▶ **Source records**:
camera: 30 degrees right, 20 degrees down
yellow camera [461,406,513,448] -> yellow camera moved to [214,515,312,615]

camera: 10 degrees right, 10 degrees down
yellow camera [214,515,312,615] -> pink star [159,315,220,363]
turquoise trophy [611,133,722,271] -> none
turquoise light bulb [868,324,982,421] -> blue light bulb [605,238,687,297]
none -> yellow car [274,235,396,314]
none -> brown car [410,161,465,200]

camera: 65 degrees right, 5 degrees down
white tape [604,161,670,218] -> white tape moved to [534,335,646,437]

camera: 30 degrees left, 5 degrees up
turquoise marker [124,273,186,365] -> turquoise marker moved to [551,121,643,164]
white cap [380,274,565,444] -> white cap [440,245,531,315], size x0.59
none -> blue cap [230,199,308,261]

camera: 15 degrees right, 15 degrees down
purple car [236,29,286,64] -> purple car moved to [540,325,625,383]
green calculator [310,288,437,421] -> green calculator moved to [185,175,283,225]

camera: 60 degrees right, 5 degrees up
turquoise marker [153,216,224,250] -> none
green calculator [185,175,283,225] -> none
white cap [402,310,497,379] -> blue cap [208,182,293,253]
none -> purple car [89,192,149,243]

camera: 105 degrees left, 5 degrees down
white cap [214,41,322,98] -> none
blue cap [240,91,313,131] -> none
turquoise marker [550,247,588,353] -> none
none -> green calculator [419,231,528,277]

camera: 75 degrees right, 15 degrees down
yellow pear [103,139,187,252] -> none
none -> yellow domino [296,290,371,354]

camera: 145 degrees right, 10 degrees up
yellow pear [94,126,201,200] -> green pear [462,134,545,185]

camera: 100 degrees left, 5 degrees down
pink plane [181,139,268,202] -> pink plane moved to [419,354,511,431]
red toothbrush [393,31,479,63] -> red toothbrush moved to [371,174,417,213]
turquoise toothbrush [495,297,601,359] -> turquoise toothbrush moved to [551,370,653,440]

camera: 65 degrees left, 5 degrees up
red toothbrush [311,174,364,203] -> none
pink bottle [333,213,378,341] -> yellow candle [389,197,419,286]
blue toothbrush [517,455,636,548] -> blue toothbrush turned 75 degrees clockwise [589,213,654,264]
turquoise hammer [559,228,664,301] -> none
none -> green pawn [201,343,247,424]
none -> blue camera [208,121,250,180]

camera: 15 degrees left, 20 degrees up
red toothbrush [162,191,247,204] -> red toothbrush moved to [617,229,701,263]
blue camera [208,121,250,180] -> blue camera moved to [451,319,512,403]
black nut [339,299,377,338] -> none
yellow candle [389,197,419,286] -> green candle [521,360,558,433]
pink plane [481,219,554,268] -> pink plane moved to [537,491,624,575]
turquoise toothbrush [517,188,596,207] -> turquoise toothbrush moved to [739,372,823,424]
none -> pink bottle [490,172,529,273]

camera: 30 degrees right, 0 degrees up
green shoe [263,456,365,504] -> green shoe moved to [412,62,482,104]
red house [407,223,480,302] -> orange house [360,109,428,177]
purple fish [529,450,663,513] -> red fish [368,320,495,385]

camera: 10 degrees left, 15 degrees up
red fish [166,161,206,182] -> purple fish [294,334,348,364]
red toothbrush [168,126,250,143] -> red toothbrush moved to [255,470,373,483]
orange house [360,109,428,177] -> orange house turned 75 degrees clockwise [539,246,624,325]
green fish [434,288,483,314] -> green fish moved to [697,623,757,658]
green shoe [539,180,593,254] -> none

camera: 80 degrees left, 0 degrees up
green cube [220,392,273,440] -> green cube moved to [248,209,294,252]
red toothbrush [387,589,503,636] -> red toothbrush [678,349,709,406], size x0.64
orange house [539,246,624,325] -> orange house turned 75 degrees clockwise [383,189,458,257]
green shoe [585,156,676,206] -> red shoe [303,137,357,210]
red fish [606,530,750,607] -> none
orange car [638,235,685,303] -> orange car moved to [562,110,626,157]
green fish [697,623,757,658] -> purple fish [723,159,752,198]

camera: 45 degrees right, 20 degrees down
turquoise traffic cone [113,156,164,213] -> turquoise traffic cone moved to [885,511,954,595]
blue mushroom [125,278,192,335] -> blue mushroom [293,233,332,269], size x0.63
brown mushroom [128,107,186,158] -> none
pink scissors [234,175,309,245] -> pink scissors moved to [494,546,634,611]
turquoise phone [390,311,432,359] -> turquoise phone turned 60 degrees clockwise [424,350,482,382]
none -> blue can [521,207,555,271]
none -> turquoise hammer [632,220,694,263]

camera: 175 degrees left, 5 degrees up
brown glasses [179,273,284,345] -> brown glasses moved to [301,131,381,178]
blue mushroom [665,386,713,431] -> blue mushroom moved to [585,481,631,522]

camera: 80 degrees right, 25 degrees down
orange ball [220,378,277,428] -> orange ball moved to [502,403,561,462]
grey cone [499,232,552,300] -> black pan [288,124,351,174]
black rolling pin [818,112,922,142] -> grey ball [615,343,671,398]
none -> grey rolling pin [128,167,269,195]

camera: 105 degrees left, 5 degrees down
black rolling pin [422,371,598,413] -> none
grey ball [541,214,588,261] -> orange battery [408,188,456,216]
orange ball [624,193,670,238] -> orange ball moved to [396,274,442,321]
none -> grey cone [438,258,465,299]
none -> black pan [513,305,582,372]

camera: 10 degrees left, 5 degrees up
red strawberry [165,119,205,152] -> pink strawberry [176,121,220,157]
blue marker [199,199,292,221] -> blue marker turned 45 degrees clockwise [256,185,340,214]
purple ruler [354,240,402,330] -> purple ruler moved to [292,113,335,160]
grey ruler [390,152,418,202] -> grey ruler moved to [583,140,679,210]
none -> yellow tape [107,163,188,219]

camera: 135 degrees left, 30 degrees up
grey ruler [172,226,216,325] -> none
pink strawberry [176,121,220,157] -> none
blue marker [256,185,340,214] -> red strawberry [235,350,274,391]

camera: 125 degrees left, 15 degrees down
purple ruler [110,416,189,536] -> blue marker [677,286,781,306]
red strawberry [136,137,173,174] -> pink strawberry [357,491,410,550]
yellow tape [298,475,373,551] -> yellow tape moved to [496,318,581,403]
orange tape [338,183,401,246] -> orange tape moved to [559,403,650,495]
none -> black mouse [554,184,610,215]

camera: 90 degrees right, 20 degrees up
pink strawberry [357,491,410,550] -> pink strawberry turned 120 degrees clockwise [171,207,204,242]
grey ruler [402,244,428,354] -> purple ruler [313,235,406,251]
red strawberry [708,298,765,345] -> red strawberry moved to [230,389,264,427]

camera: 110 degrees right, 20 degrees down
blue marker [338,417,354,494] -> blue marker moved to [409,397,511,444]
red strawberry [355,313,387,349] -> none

▶ **Exercise details**: Output, from the data above, the lines from the line with "green cube [220,392,273,440]" to the line with "blue mushroom [125,278,192,335]" exactly as they stand, both ends included and nothing else.

▶ **Answer section**:
green cube [220,392,273,440] -> green cube moved to [248,209,294,252]
red toothbrush [387,589,503,636] -> red toothbrush [678,349,709,406], size x0.64
orange house [539,246,624,325] -> orange house turned 75 degrees clockwise [383,189,458,257]
green shoe [585,156,676,206] -> red shoe [303,137,357,210]
red fish [606,530,750,607] -> none
orange car [638,235,685,303] -> orange car moved to [562,110,626,157]
green fish [697,623,757,658] -> purple fish [723,159,752,198]

camera: 45 degrees right, 20 degrees down
turquoise traffic cone [113,156,164,213] -> turquoise traffic cone moved to [885,511,954,595]
blue mushroom [125,278,192,335] -> blue mushroom [293,233,332,269], size x0.63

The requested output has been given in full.